Records from a data collection
======
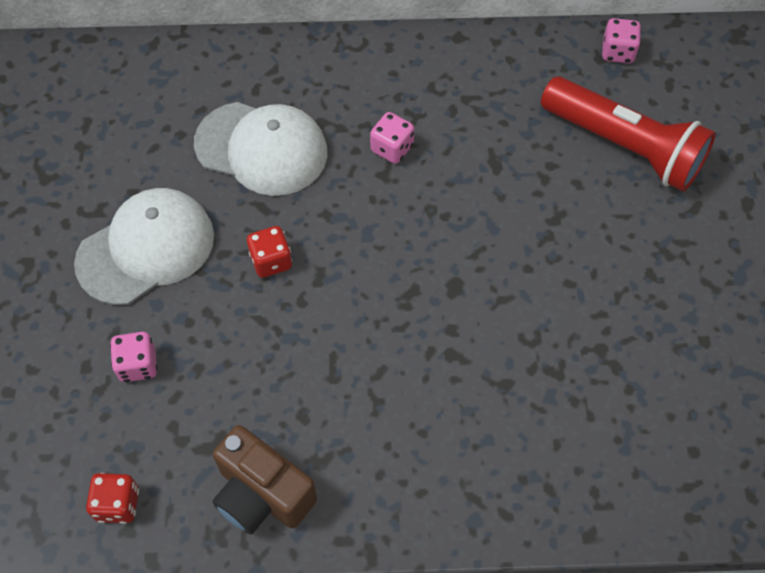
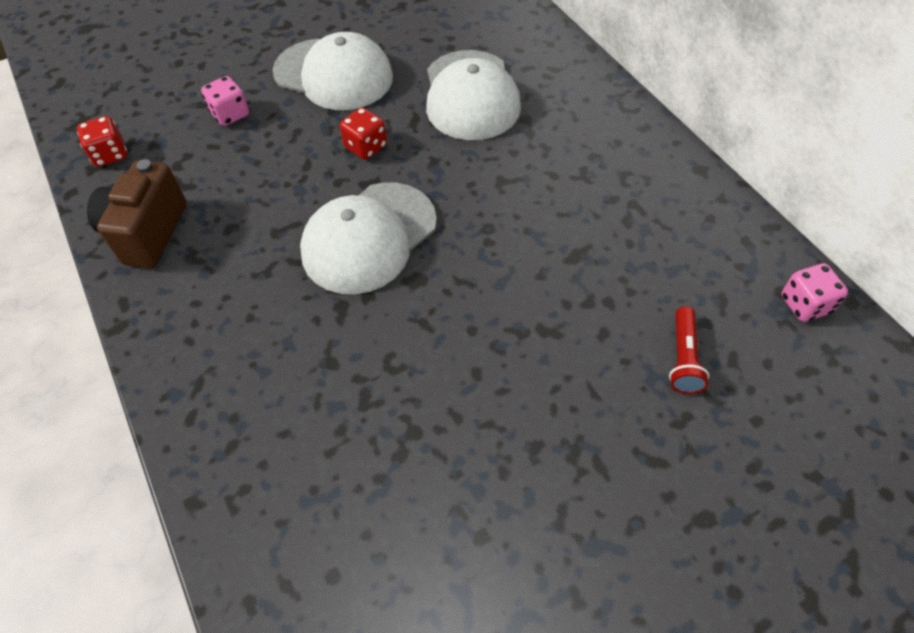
camera: 65 degrees right, 5 degrees down
(387, 303) = (369, 238): none -> white cap
(392, 148) = (534, 174): pink dice -> none
(624, 147) = (683, 358): red flashlight -> red flashlight, size x0.44

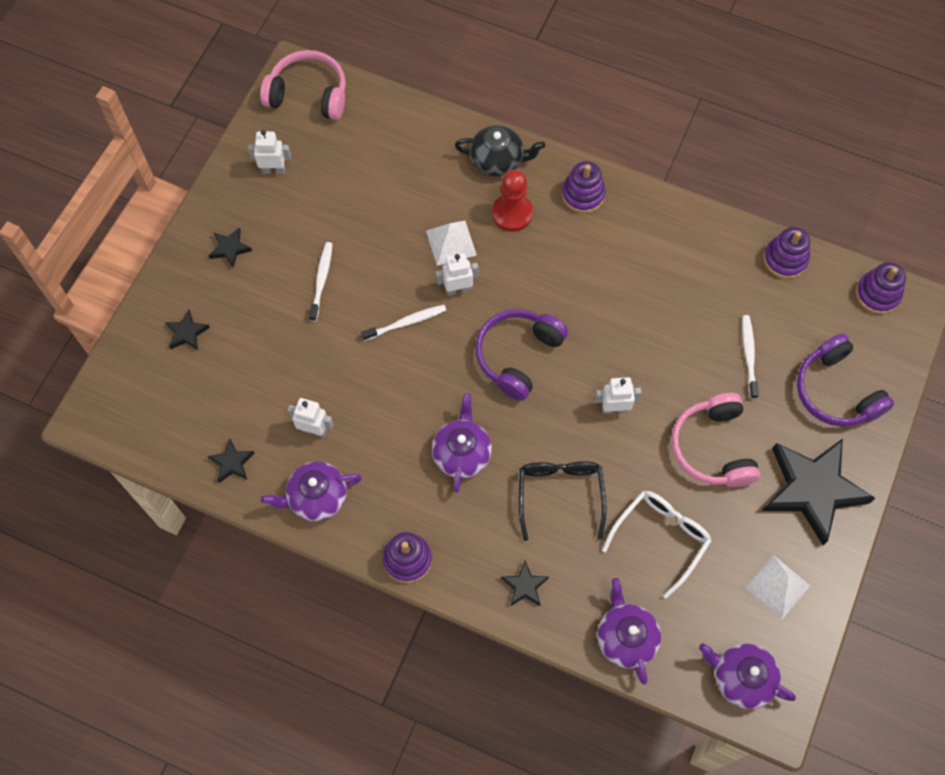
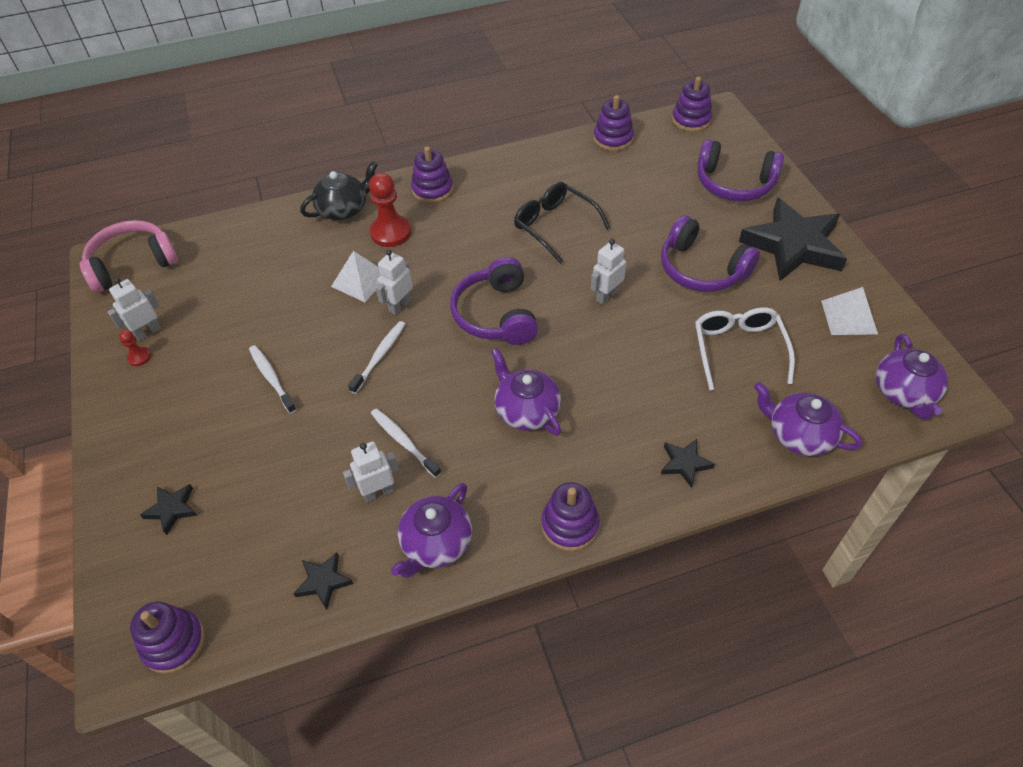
camera: 40 degrees left, 15 degrees down
(124, 427) = (174, 643): none -> purple stacking toy
(230, 248) = (157, 414): black star -> none
(253, 188) = (139, 357): none -> red pawn
(560, 494) = (634, 379): black glasses -> black glasses (554, 226)
(712, 448) = (701, 269): pink headphones -> purple headphones
(741, 678) = (904, 393): purple teapot -> purple teapot turned 75 degrees counterclockwise
(749, 355) = (657, 202): white toothbrush -> white toothbrush (404, 442)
======
- _Work order_: Write out a verbatim copy of the lines from the line that contains "(392, 148) = (534, 174): pink dice -> none" through the end of the entries above; pictures are not copied.

- _The completed task_:
(392, 148) = (534, 174): pink dice -> none
(624, 147) = (683, 358): red flashlight -> red flashlight, size x0.44

camera: 40 degrees left, 15 degrees down
(124, 427) = (174, 643): none -> purple stacking toy
(230, 248) = (157, 414): black star -> none
(253, 188) = (139, 357): none -> red pawn
(560, 494) = (634, 379): black glasses -> black glasses (554, 226)
(712, 448) = (701, 269): pink headphones -> purple headphones
(741, 678) = (904, 393): purple teapot -> purple teapot turned 75 degrees counterclockwise
(749, 355) = (657, 202): white toothbrush -> white toothbrush (404, 442)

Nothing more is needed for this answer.